Change detection data
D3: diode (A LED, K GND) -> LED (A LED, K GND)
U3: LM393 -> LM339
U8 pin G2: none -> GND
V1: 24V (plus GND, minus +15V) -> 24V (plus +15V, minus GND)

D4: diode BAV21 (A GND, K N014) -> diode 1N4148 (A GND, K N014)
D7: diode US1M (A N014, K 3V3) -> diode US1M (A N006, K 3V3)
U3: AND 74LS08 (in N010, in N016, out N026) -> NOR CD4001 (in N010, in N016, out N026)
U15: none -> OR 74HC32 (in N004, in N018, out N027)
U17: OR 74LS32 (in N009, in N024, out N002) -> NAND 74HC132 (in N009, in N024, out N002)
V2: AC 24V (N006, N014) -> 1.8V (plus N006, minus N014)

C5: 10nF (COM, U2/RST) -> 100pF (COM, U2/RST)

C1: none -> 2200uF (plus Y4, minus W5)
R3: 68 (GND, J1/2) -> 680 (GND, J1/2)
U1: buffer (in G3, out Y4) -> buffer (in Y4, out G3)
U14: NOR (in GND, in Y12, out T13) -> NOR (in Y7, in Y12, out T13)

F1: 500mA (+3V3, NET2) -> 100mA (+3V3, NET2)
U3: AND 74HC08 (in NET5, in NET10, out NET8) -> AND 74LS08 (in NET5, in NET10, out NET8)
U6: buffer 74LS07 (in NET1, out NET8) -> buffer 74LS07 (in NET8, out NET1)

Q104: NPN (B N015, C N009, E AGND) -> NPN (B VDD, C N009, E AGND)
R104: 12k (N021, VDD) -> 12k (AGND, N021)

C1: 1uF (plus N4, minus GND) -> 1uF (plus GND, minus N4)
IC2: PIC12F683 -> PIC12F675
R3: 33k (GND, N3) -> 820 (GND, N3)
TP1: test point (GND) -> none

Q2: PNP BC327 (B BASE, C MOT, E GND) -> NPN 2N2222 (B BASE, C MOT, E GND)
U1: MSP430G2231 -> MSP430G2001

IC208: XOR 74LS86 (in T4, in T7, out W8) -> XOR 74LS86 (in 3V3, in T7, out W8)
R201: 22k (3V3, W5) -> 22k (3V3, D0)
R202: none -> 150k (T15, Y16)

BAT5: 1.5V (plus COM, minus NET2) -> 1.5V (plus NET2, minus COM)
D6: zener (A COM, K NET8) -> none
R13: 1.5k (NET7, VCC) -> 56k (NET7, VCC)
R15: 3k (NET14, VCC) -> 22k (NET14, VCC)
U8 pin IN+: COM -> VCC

_What you have to do_
In the entries above, the lines between the one holding "D4: diode BAV21" and the one holding "C5: 10nF (COM, U2/RST) -> 100pF (COM, U2/RST)", inclusive, are to be printed exactly as written, and those alone.

_Exercise output_
D4: diode BAV21 (A GND, K N014) -> diode 1N4148 (A GND, K N014)
D7: diode US1M (A N014, K 3V3) -> diode US1M (A N006, K 3V3)
U3: AND 74LS08 (in N010, in N016, out N026) -> NOR CD4001 (in N010, in N016, out N026)
U15: none -> OR 74HC32 (in N004, in N018, out N027)
U17: OR 74LS32 (in N009, in N024, out N002) -> NAND 74HC132 (in N009, in N024, out N002)
V2: AC 24V (N006, N014) -> 1.8V (plus N006, minus N014)

C5: 10nF (COM, U2/RST) -> 100pF (COM, U2/RST)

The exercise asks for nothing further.